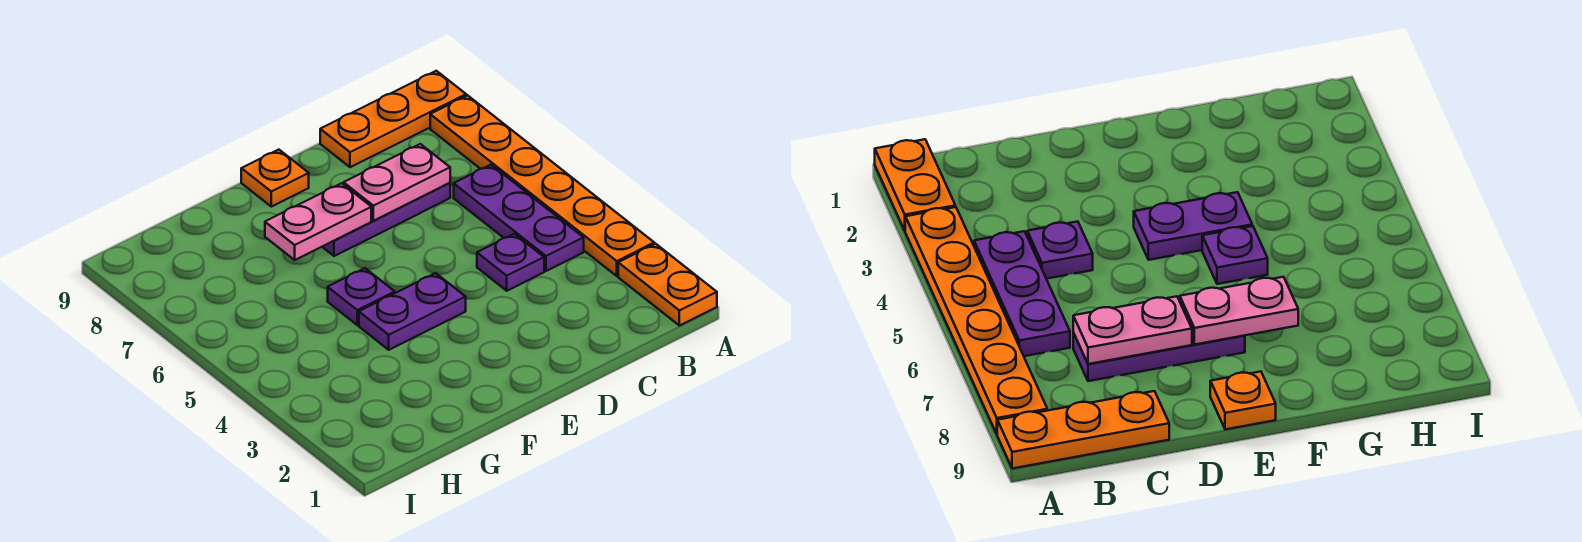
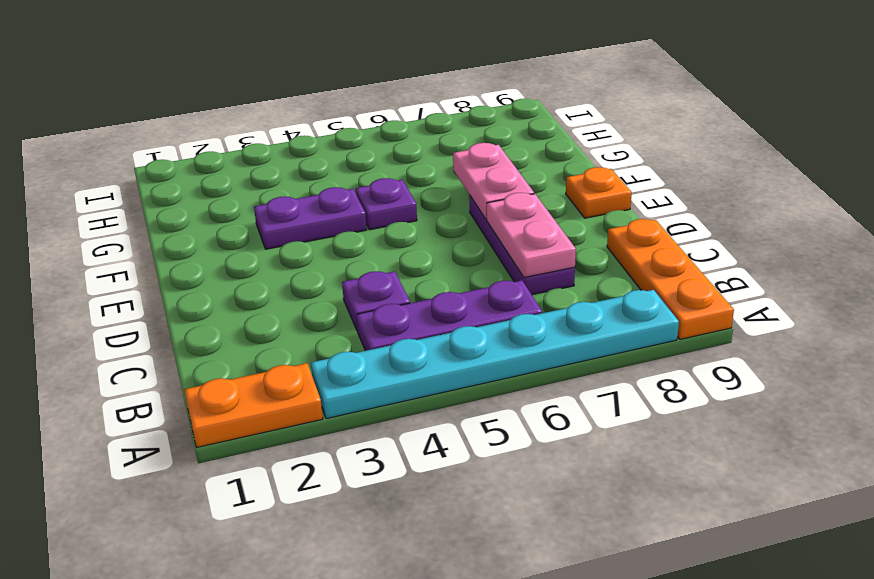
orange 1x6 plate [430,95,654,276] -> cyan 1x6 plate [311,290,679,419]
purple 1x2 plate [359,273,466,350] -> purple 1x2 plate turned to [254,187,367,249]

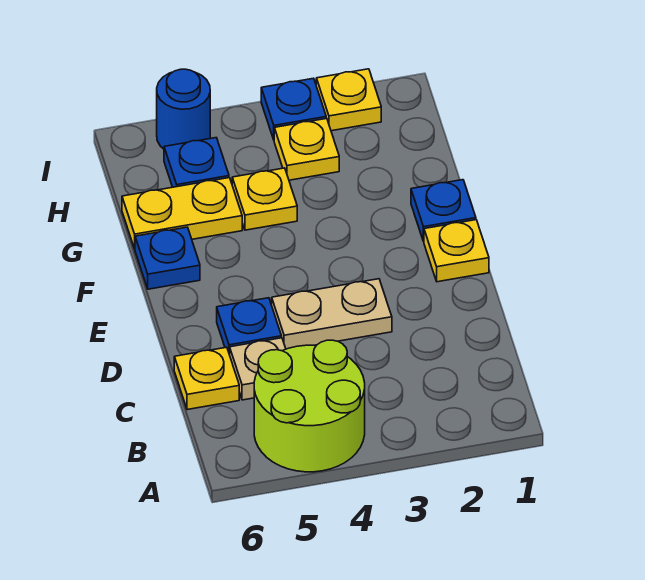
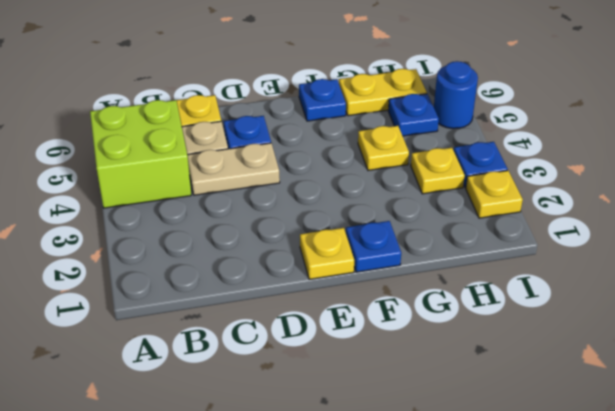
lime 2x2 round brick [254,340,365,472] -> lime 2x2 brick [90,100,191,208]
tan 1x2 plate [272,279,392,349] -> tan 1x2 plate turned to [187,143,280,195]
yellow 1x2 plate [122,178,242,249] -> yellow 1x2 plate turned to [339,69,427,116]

▶ About this task
Return the entries verbatim, pictures excluded.

▶ Reply
orange 1x6 plate [430,95,654,276] -> cyan 1x6 plate [311,290,679,419]
purple 1x2 plate [359,273,466,350] -> purple 1x2 plate turned to [254,187,367,249]

lime 2x2 round brick [254,340,365,472] -> lime 2x2 brick [90,100,191,208]
tan 1x2 plate [272,279,392,349] -> tan 1x2 plate turned to [187,143,280,195]
yellow 1x2 plate [122,178,242,249] -> yellow 1x2 plate turned to [339,69,427,116]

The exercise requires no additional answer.